— TO DO —
The pictures are to be left out, and all remaining data is to be transcribed exactly as it appears.

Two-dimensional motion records
★ ★ ★ ★ ★ ★ ★

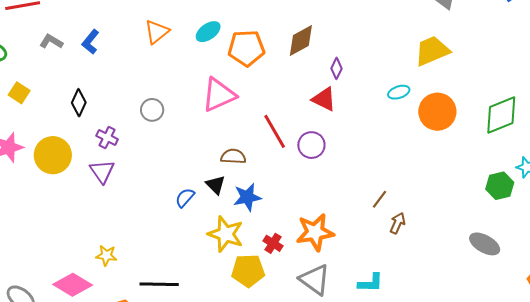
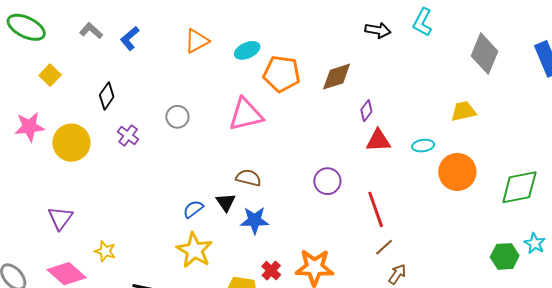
yellow trapezoid: (432, 51) -> (464, 111), size x0.7
red triangle: (324, 99) -> (378, 141), moved, turned -40
red line: (275, 131) -> (376, 209), moved
purple triangle: (102, 171) -> (60, 218), moved
yellow star: (226, 234) -> (194, 250), moved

★ ★ ★ ★ ★ ★ ★

— EXERCISE ANSWER —
yellow trapezoid: (432, 51) -> (464, 111), size x0.7
red triangle: (324, 99) -> (378, 141), moved, turned -40
red line: (275, 131) -> (376, 209), moved
purple triangle: (102, 171) -> (60, 218), moved
yellow star: (226, 234) -> (194, 250), moved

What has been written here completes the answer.